_Set exercise_. Could you copy every line of the material below word for word, leaving the pictures out?

─── Dataset

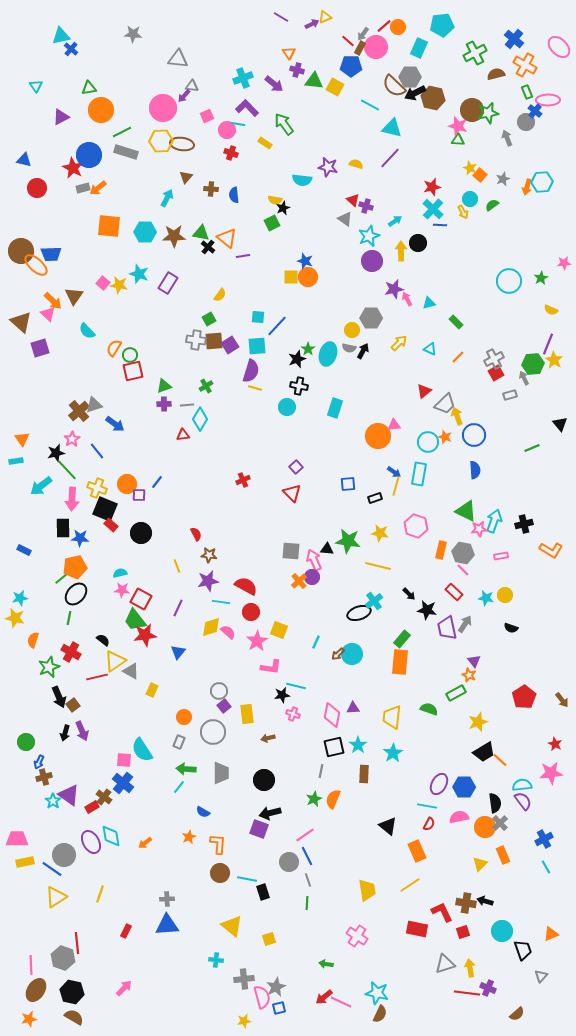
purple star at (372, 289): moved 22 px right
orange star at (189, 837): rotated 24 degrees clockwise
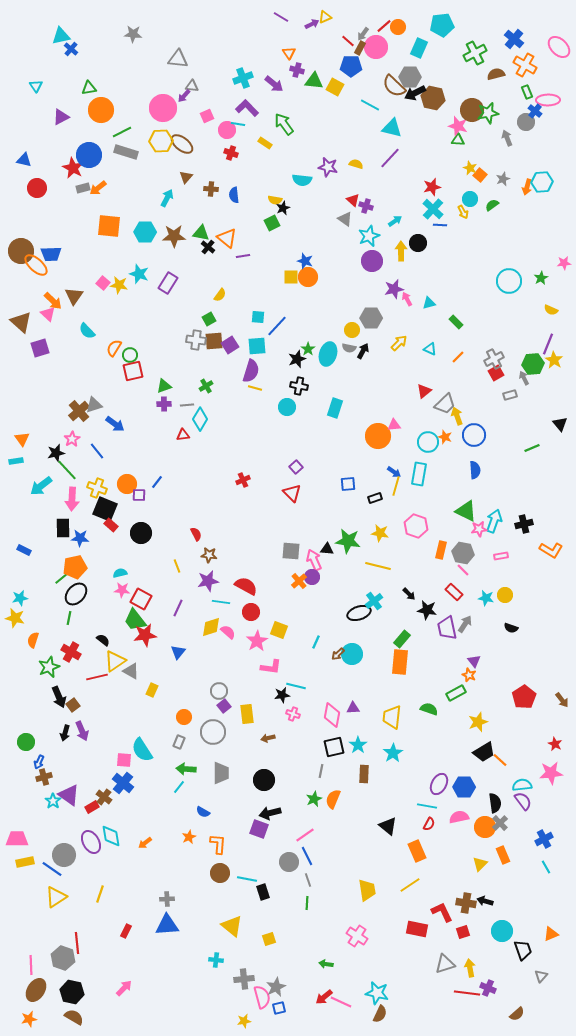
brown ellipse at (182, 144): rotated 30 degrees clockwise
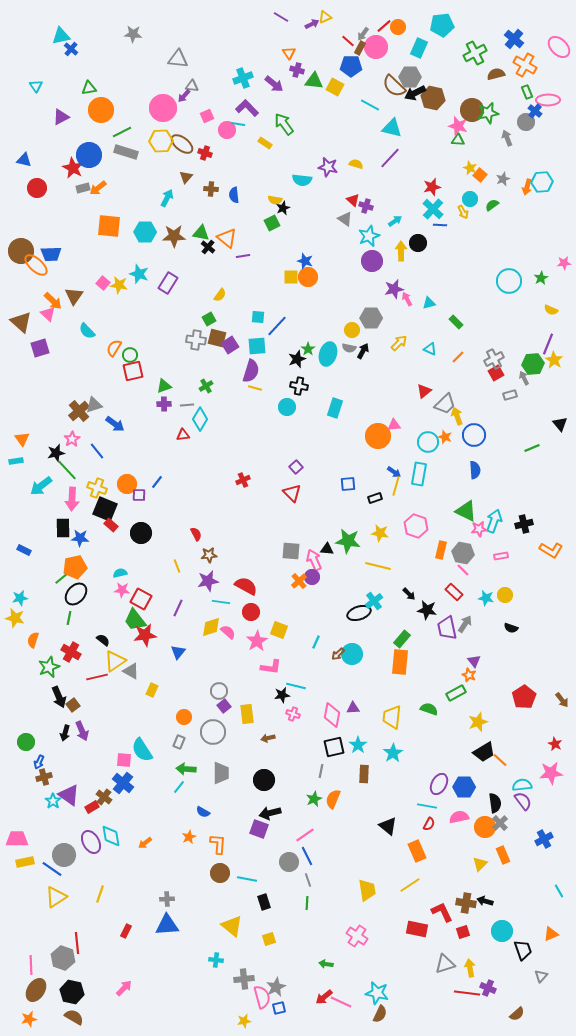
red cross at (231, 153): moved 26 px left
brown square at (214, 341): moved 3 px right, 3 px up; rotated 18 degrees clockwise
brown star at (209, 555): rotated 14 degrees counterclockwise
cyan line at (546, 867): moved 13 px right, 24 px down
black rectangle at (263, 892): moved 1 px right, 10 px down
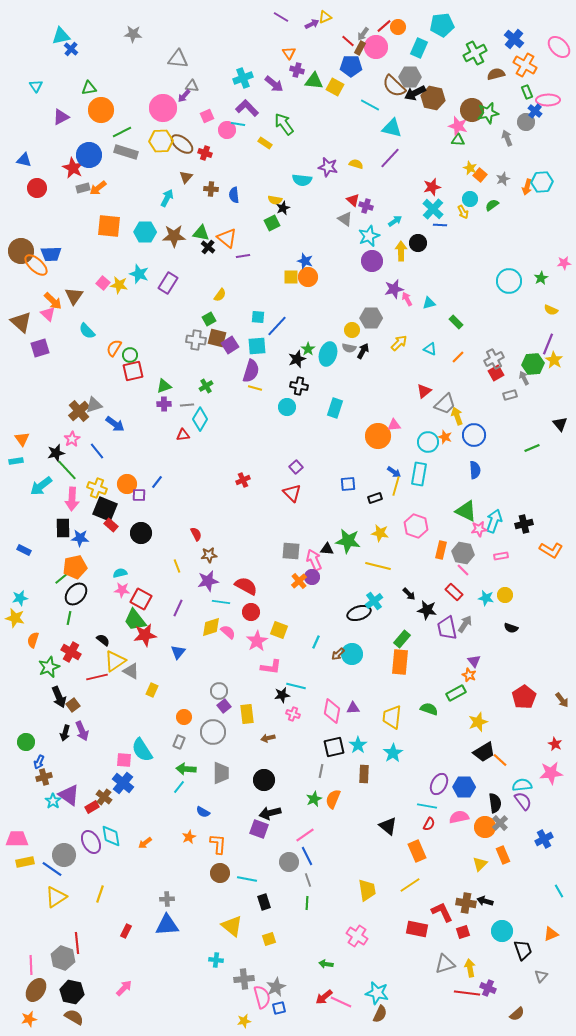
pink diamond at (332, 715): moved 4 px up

──────

_Finished task_.
purple star at (372, 289): moved 22 px right
orange star at (189, 837): rotated 24 degrees clockwise
brown ellipse at (182, 144): rotated 30 degrees clockwise
red cross at (231, 153): moved 26 px left
brown square at (214, 341): moved 3 px right, 3 px up; rotated 18 degrees clockwise
brown star at (209, 555): rotated 14 degrees counterclockwise
cyan line at (546, 867): moved 13 px right, 24 px down
black rectangle at (263, 892): moved 1 px right, 10 px down
pink diamond at (332, 715): moved 4 px up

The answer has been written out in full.